◆ WHAT YOU ARE ASKED TO DO ◆
Repeat the lines below exactly as written, please, from the line with "green hexagon: rotated" to the line with "black ellipse: moved 8 px down", both lines included, and no others.

◆ DATA EXTRACTS ◆
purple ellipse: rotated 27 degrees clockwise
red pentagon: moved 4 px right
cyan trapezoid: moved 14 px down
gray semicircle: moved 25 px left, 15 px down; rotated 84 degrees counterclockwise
==
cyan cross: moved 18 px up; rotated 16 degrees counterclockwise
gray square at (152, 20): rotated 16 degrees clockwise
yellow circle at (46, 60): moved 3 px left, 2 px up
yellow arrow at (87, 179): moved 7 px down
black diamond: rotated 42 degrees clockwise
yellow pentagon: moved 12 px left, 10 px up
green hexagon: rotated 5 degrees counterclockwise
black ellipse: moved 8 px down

◆ ANSWER TO THIS EXERCISE ◆
green hexagon: rotated 5 degrees counterclockwise
black ellipse: moved 8 px down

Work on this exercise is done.